#### Record excerpts

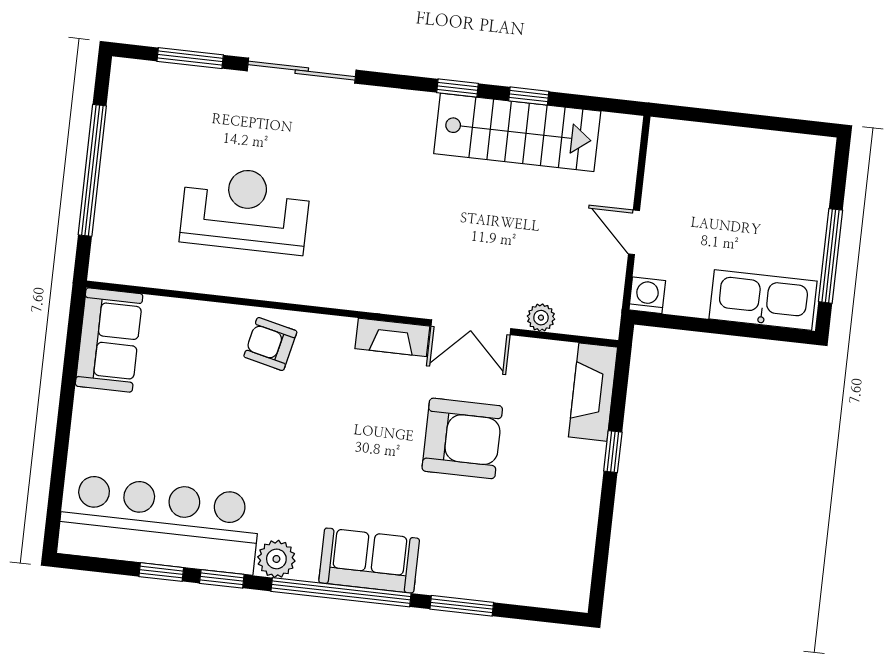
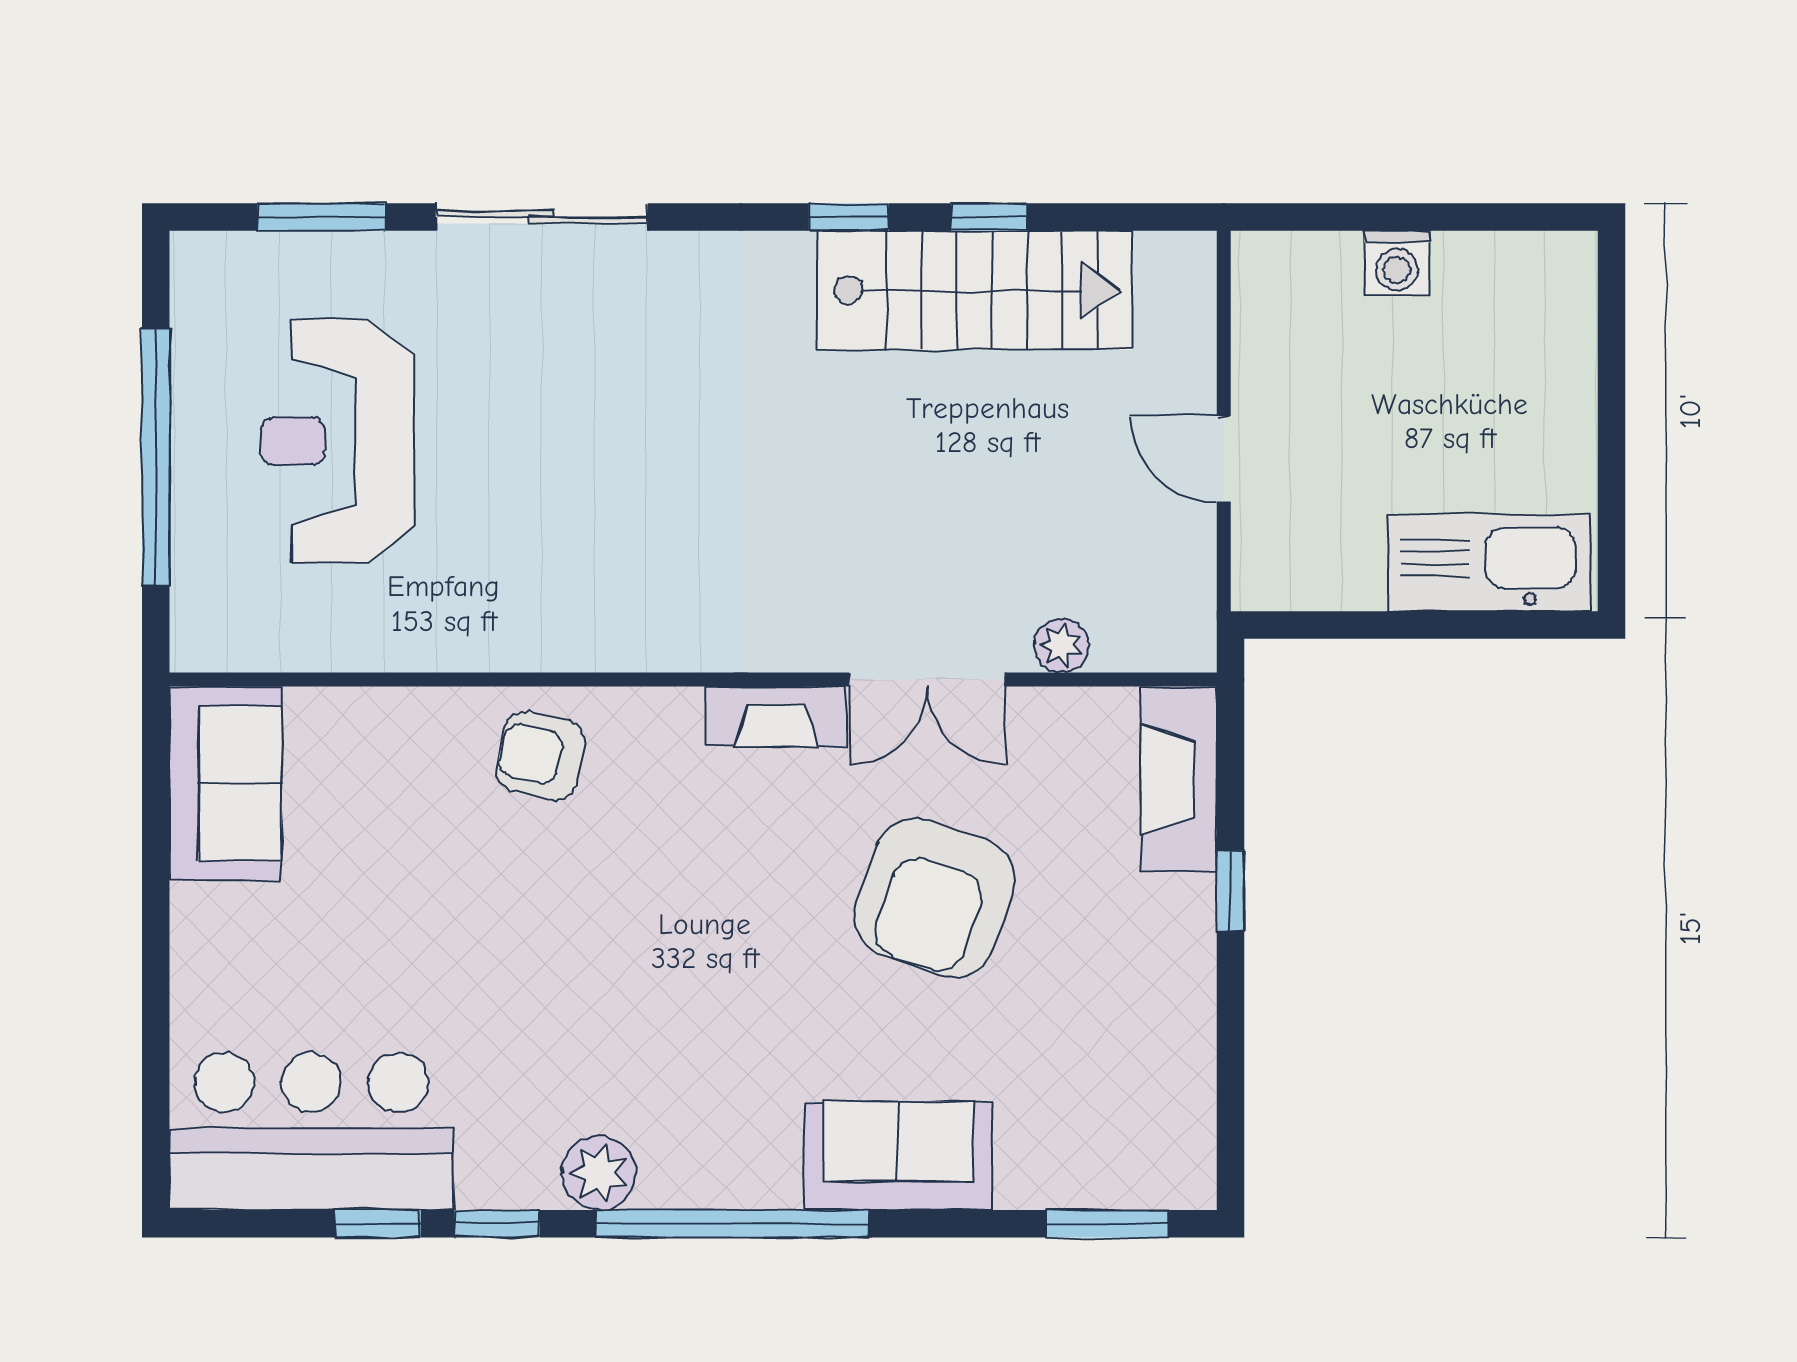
reception desk: (245, 210) -> (337, 441), moved, turned -90
window: (831, 256) -> (1611, 462), removed
washing machine: (647, 295) -> (1397, 263), moved, turned 180
armchair: (462, 438) -> (934, 898), turned 109
bar counter: (159, 524) -> (311, 1131), width x0.73
sofa: (369, 561) -> (898, 1156), moved
window: (462, 606) -> (1108, 1224), moved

########

Problem requirements: Return only those lines that run from the one containing "washing machine: (647, 295)" through the end of the entries, keeping each exactly as written.

Response area:
washing machine: (647, 295) -> (1397, 263), moved, turned 180
armchair: (462, 438) -> (934, 898), turned 109
bar counter: (159, 524) -> (311, 1131), width x0.73
sofa: (369, 561) -> (898, 1156), moved
window: (462, 606) -> (1108, 1224), moved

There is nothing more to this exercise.